• Problem statement:
Below are records. Copy every line with "grey" in it.

• Records for the task:
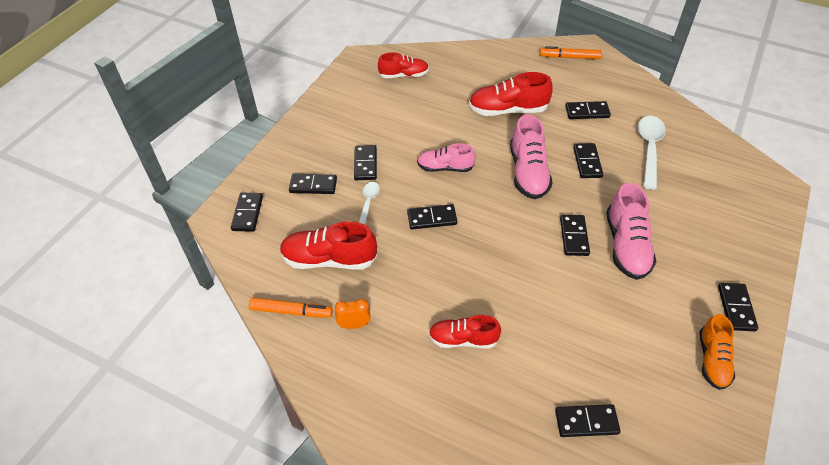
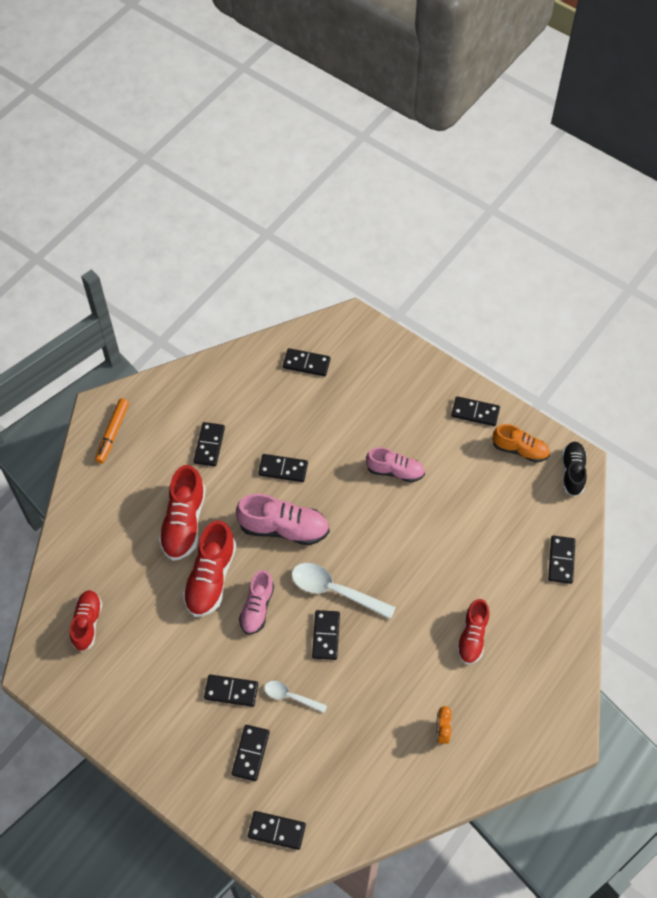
camera: 80 degrees left, 10 degrees up
orange marker [249,297,333,318] -> none
red shoe [280,221,377,270] -> red shoe moved to [182,520,236,617]
black domino [560,215,590,256] -> black domino moved to [283,348,331,376]
pink shoe [606,183,656,280] -> pink shoe [366,447,425,482], size x0.66
white spoon [638,116,666,190] -> white spoon moved to [291,563,396,619]
none -> black shoe [562,442,587,497]

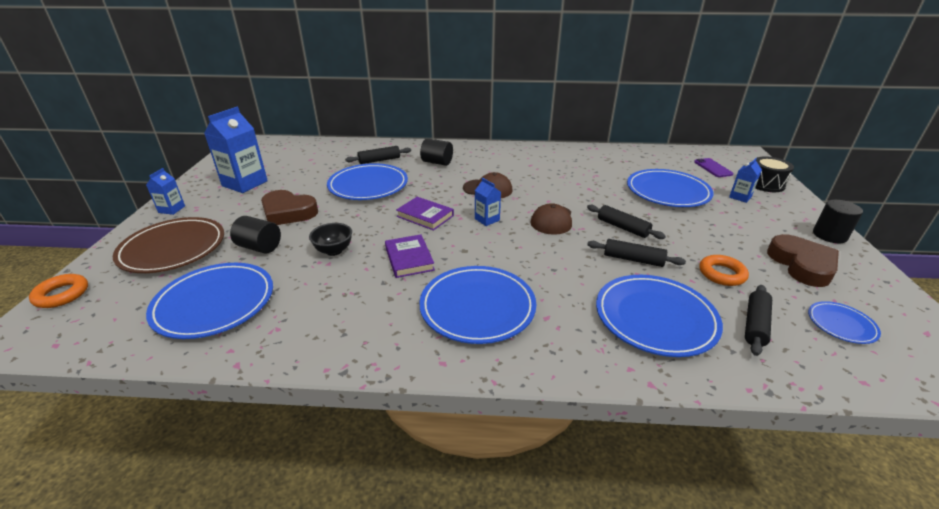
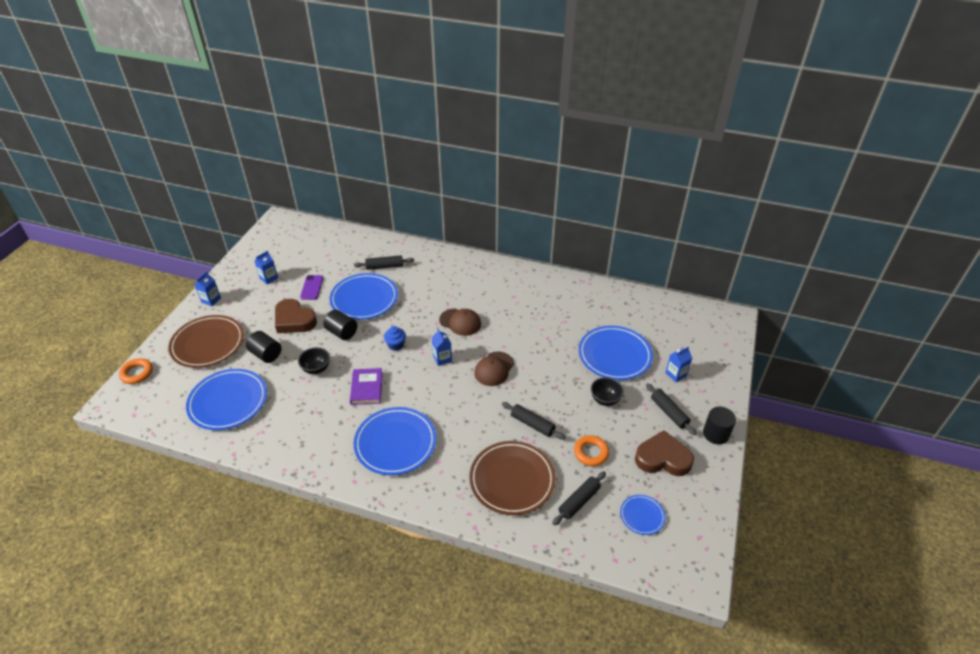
camera: 15 degrees right, 10 degrees up
blue carton [204,107,268,193] -> blue carton [254,251,278,284], size x0.51
purple book [396,197,454,231] -> blue cupcake [384,326,406,351]
black cylinder [420,138,453,166] -> black cylinder moved to [323,310,357,340]
black rolling pin [587,205,666,239] -> black rolling pin moved to [646,383,697,435]
blue plate [596,275,723,357] -> brown plate [469,441,556,515]
purple phone [694,158,733,177] -> purple phone moved to [300,275,323,300]
black drum [755,157,794,192] -> none
brown heart [767,234,839,287] -> brown heart turned 90 degrees counterclockwise [635,430,694,476]
none -> black bowl [591,377,624,406]

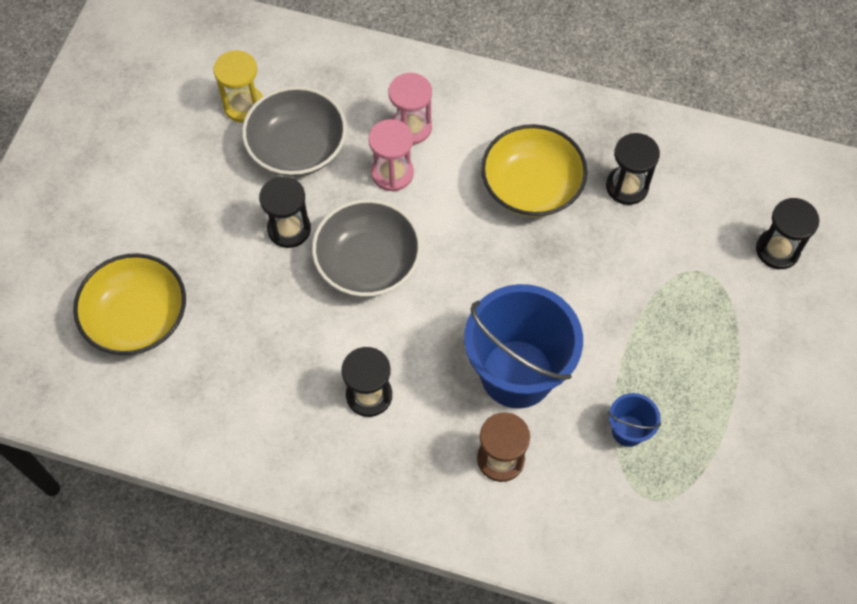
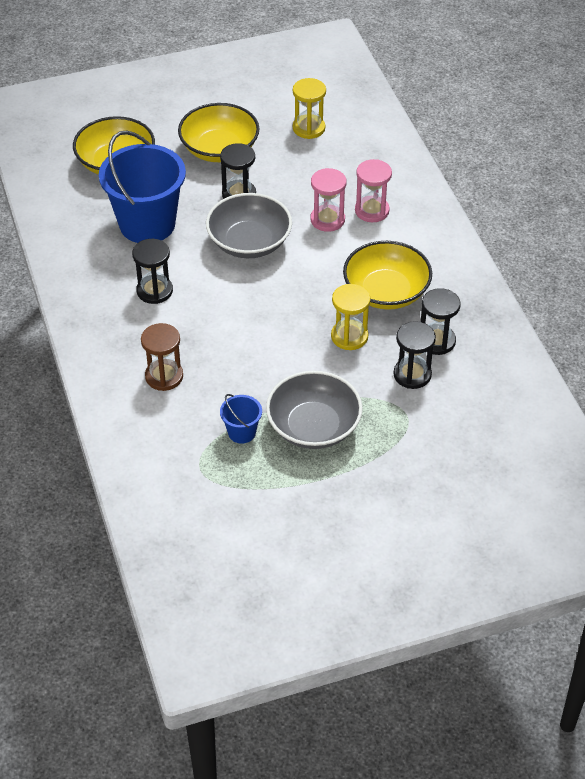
camera: 55 degrees right, 15 degrees down
grey bowl [242,86,347,177] -> grey bowl moved to [266,371,363,449]
blue bucket [464,284,583,408] -> blue bucket moved to [99,131,186,243]
black hourglass [756,198,820,269] -> black hourglass moved to [393,321,436,389]
none -> yellow bowl [178,103,260,162]
none -> yellow hourglass [331,284,371,350]

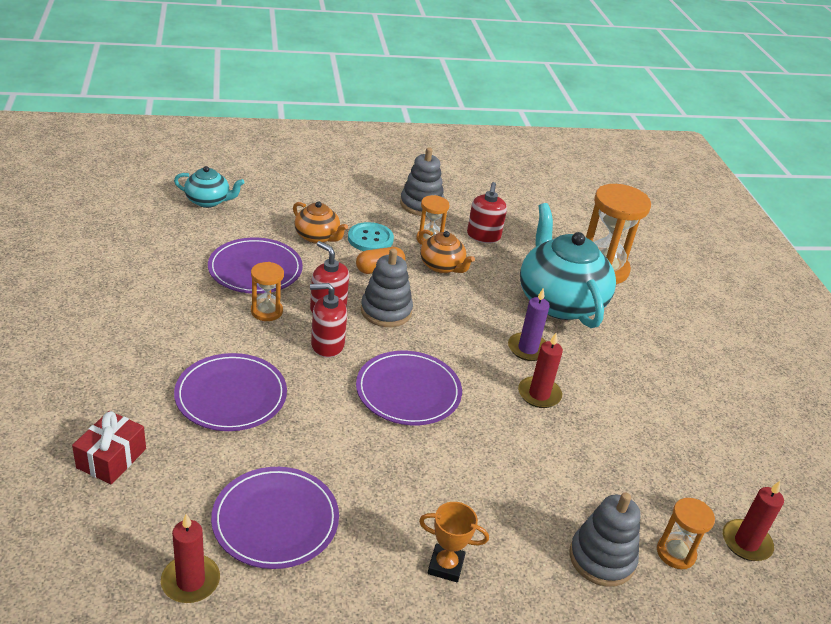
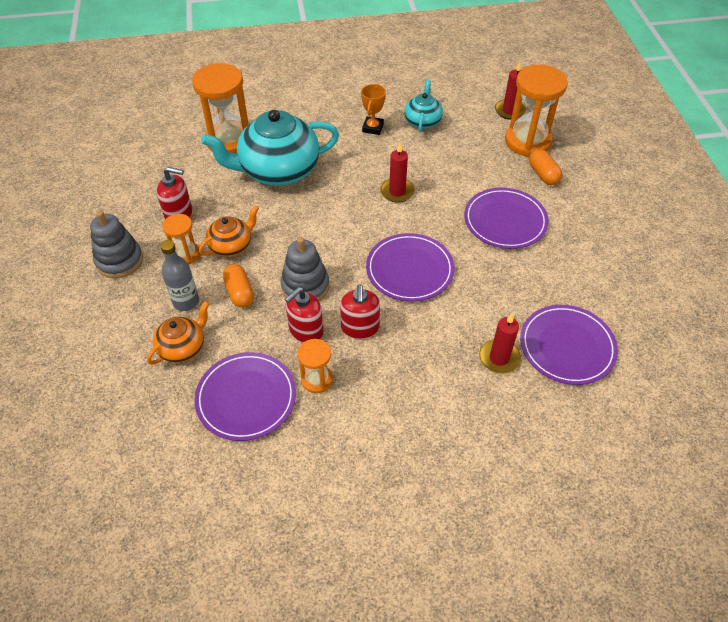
camera: 85 degrees left, 15 degrees up
red gift [72,411,146,484] -> none
red candle [161,514,220,603] -> red candle moved to [479,314,521,374]
turquoise teapot [174,166,245,208] -> turquoise teapot moved to [404,80,443,132]
purple plate [174,353,287,431] -> purple plate moved to [464,188,549,249]
turquoise button [348,222,394,251] -> grey bottle [161,240,199,311]
orange trophy [419,502,489,582] -> orange trophy moved to [361,84,386,135]
purple candle [508,288,550,361] -> none
grey stacking toy [569,492,640,587] -> orange capsule [529,149,562,185]
orange hourglass [657,498,715,569] -> orange hourglass [505,64,568,157], size x1.90

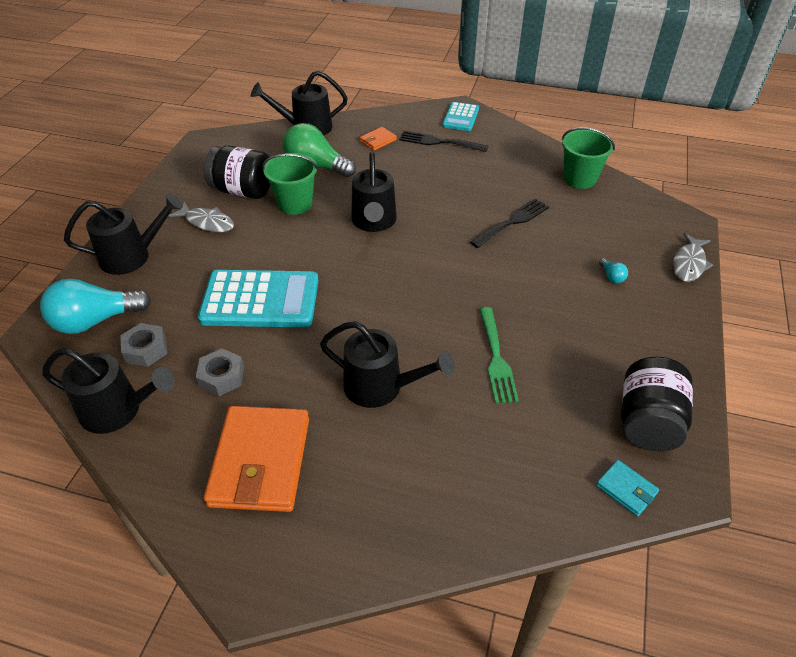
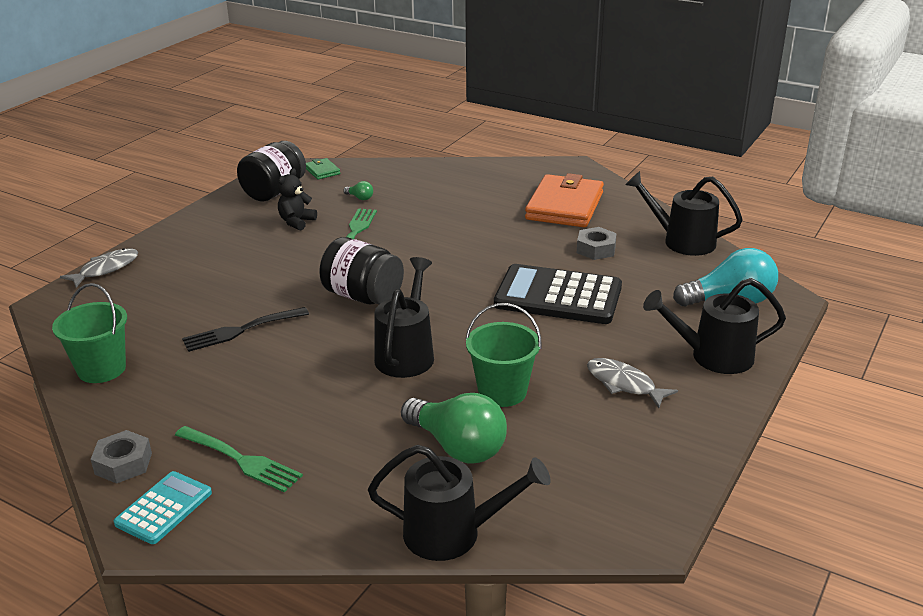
camera: 165 degrees left, 15 degrees down
grey nut [120,323,168,367] -> grey nut moved to [90,430,152,483]
turquoise calculator [198,270,318,328] -> black calculator [494,264,622,324]
black jar [204,146,270,199] -> black jar moved to [319,237,404,304]
black watering can [320,321,455,408] -> none
orange wallet [360,127,397,151] -> none
black fork [399,131,488,152] -> green fork [175,426,303,493]
turquoise wallet [596,460,659,517] -> green wallet [306,158,340,180]
turquoise light bulb [599,258,628,283] -> none
none -> black teddy bear [278,168,317,231]
none -> green light bulb [343,181,373,200]

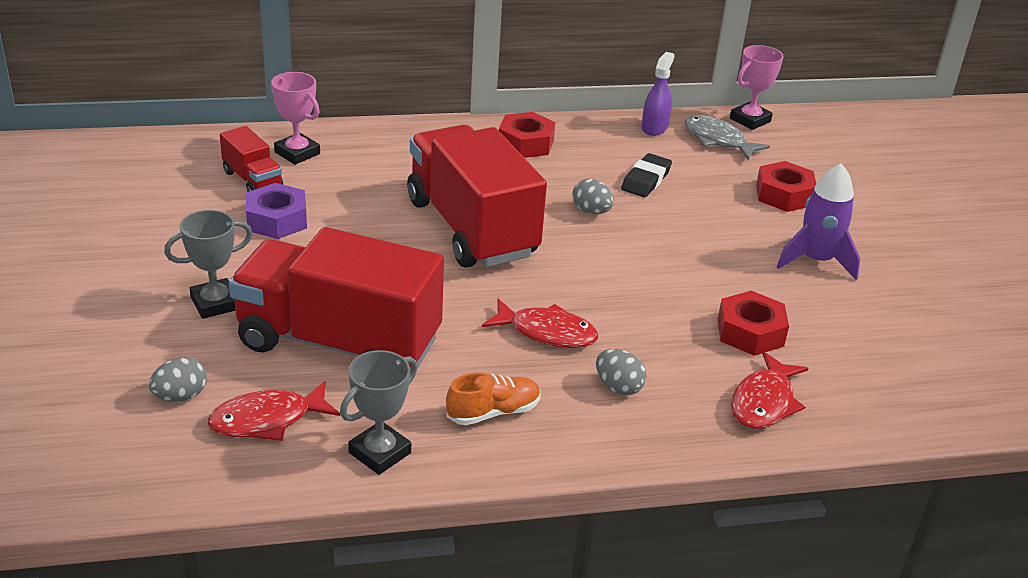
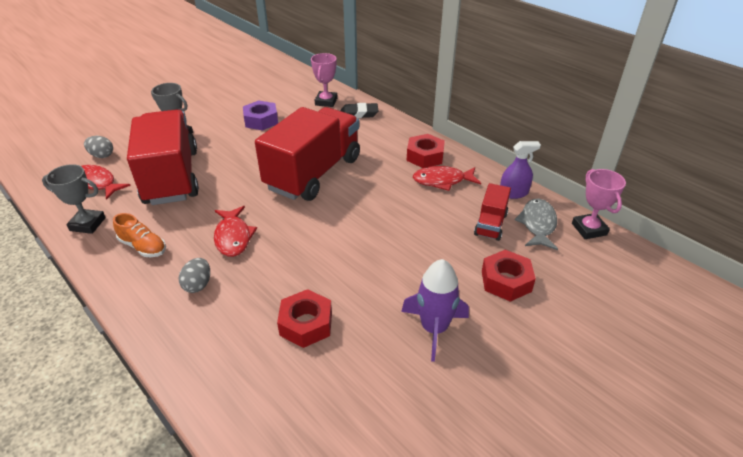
camera: 60 degrees right, 5 degrees up
red truck [220,126,283,192] -> red truck moved to [474,183,511,241]
grey egg [572,179,614,214] -> none
black eraser [621,153,672,197] -> black eraser moved to [340,103,379,118]
pink trophy [730,45,784,130] -> pink trophy turned 60 degrees clockwise [572,169,626,239]
red fish [731,351,809,429] -> red fish moved to [413,166,481,191]

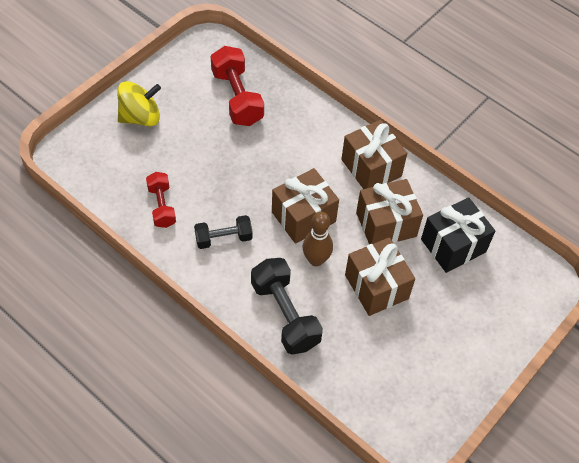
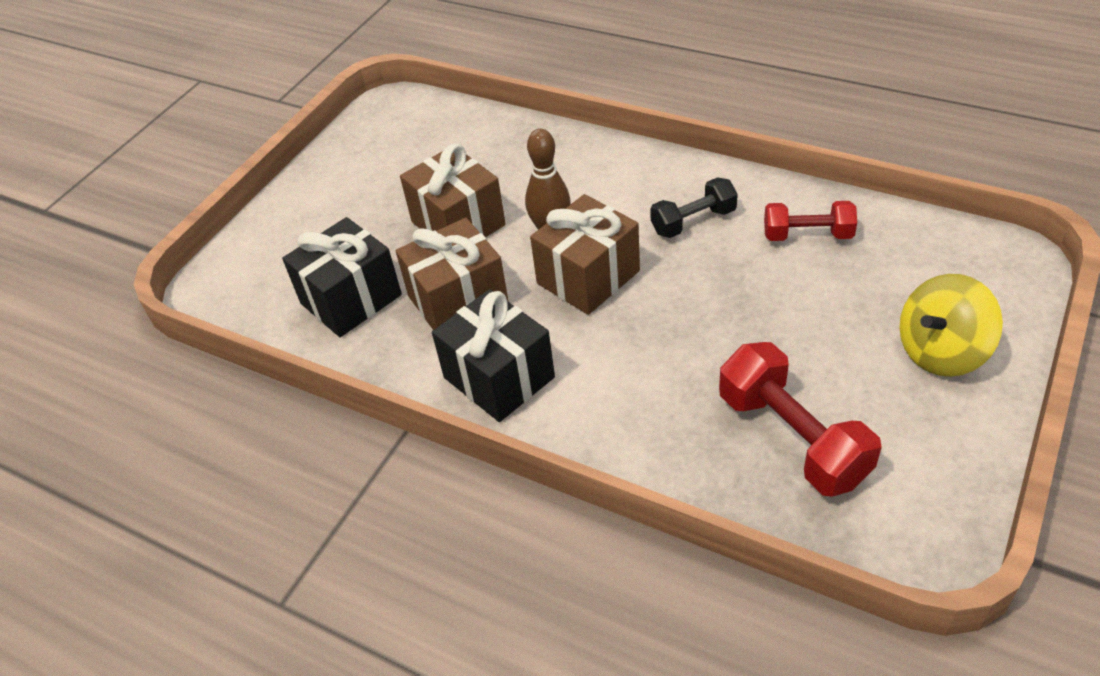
camera: 175 degrees right, 10 degrees down
red dumbbell [146,172,176,228] -> red dumbbell turned 60 degrees counterclockwise [764,201,857,241]
black dumbbell [251,258,323,355] -> none
brown gift [341,120,407,189] -> black gift [432,289,555,422]

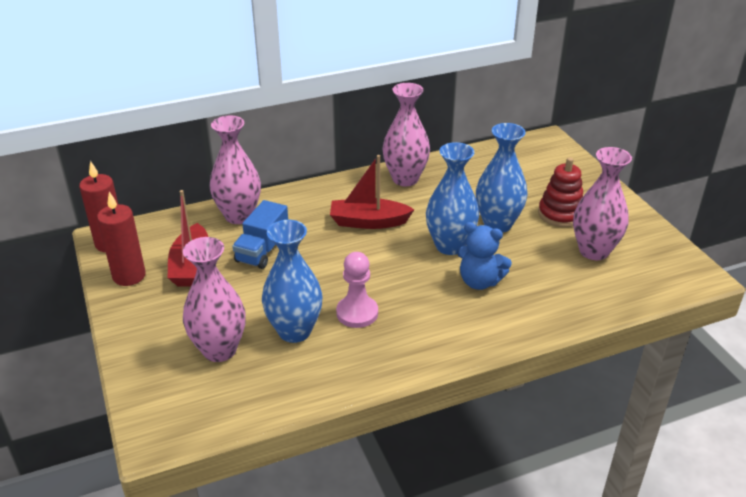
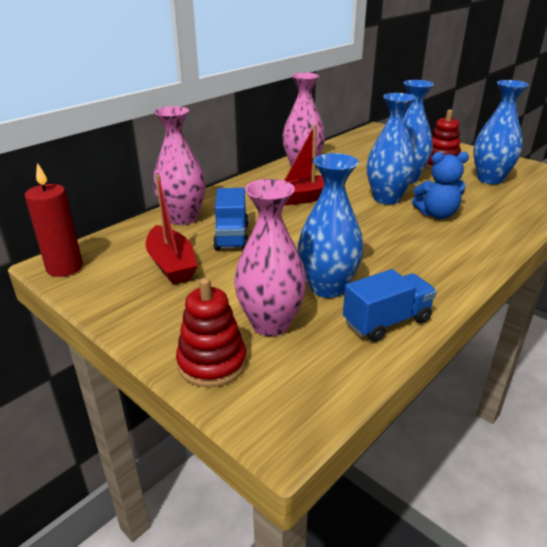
camera: 25 degrees left, 5 degrees down
red candle [97,192,146,286] -> none
pink pawn [336,252,378,328] -> none
pink vase [573,147,632,260] -> blue vase [473,80,529,184]
none -> red stacking toy [176,278,247,387]
none -> blue truck [343,269,437,342]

• Reply:
grey bowl [242,86,347,177] -> grey bowl moved to [266,371,363,449]
turquoise button [348,222,394,251] -> grey bottle [161,240,199,311]
grey stacking toy [569,492,640,587] -> orange capsule [529,149,562,185]
grey nut [120,323,168,367] -> grey nut moved to [90,430,152,483]
grey egg [572,179,614,214] -> none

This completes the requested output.